# Problem details
For the material that follows, state how many lines contain the word "yellow", and add nothing.

# Records to use
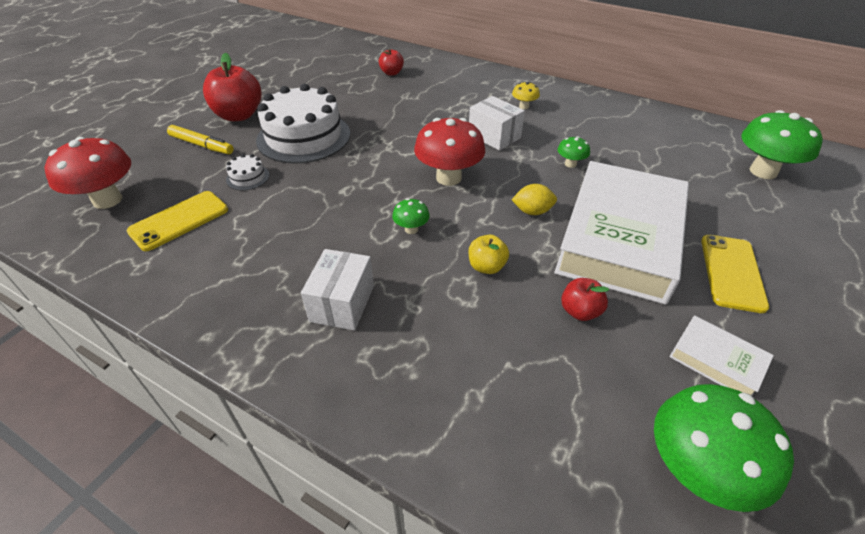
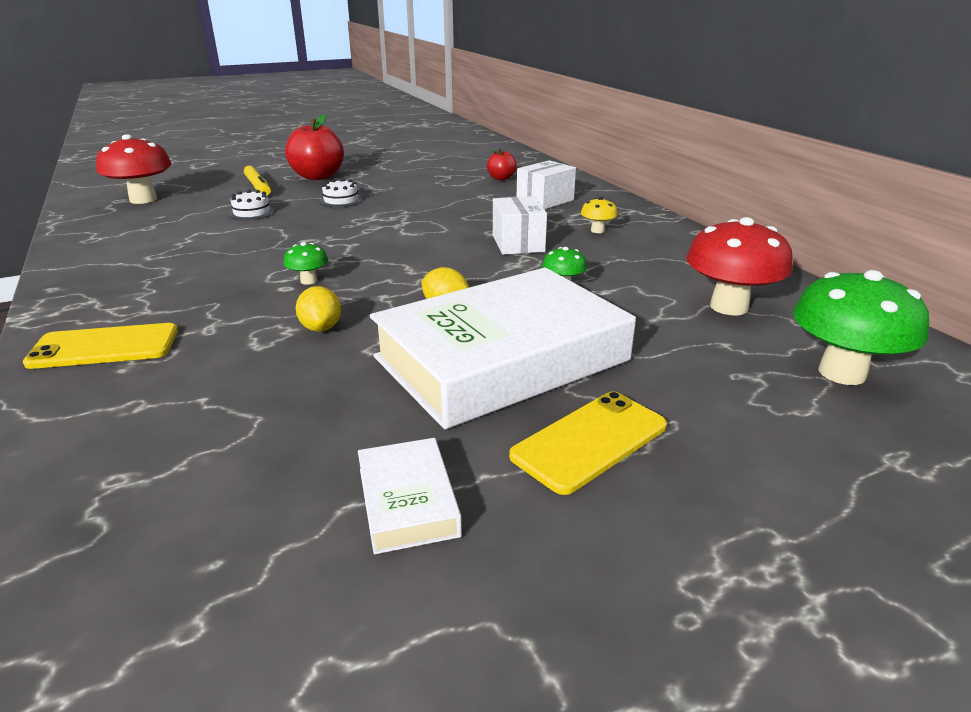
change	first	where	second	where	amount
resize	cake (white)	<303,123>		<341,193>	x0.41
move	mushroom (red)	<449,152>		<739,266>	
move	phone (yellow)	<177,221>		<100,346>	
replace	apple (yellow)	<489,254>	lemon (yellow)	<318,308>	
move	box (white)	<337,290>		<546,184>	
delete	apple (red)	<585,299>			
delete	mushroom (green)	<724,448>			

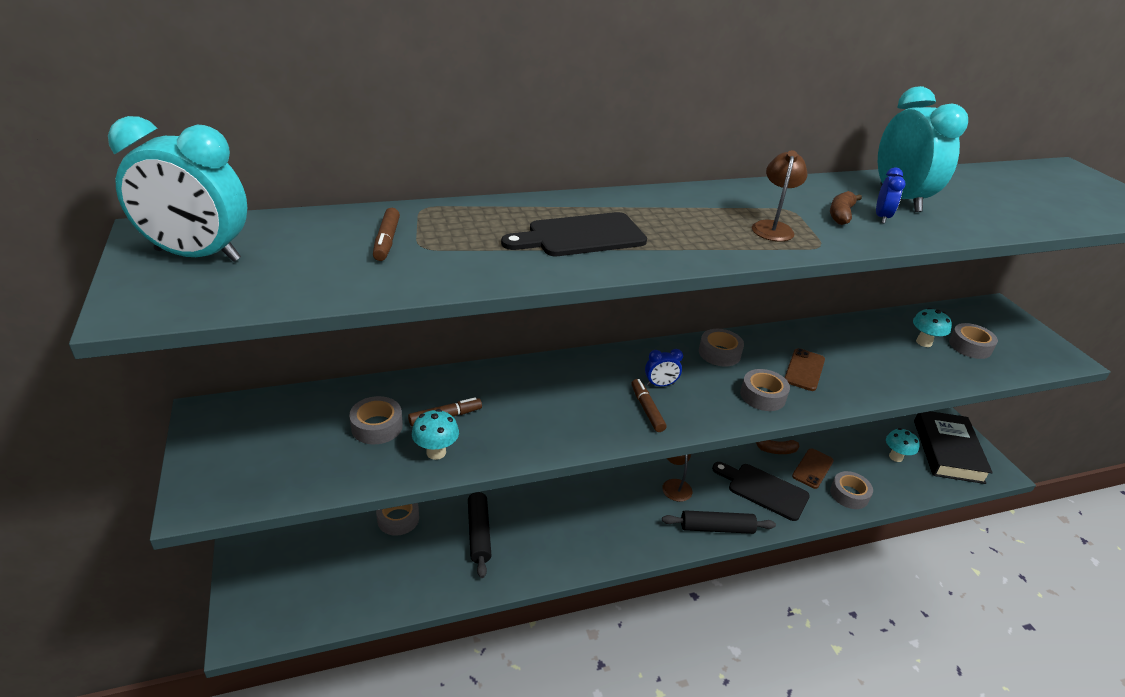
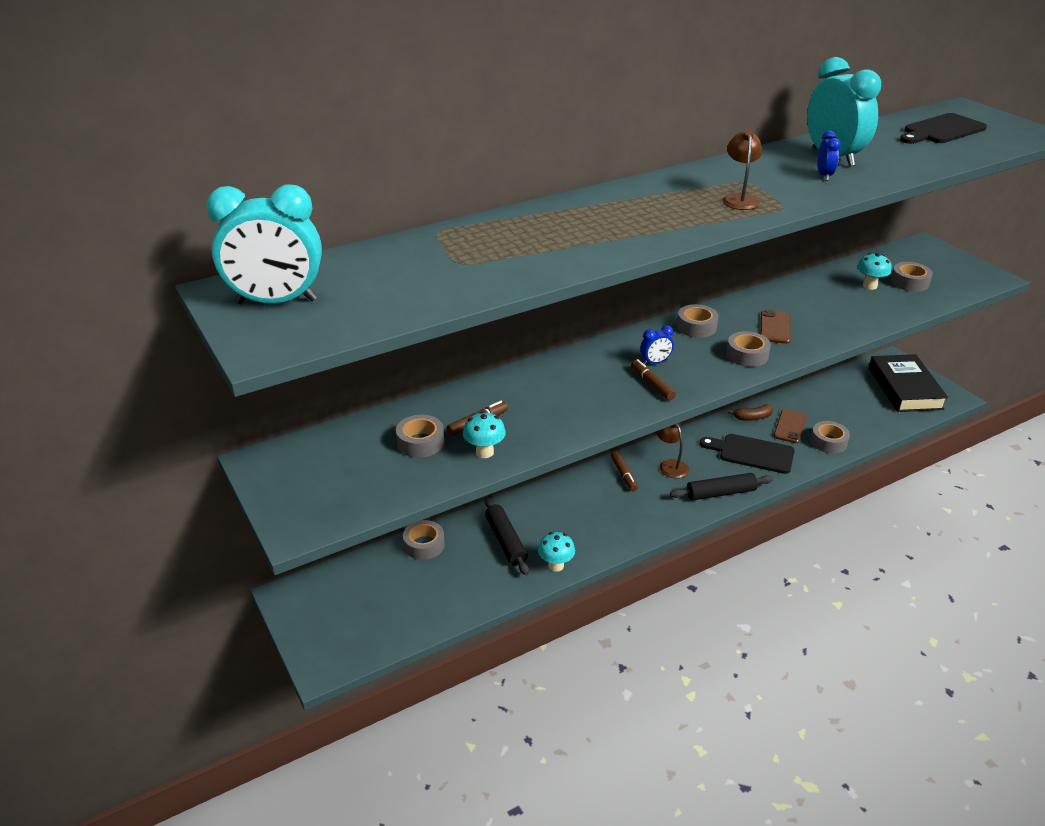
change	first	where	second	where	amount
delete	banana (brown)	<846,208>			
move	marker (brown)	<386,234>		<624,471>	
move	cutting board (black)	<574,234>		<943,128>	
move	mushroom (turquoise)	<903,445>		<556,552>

# Answer to the problem
2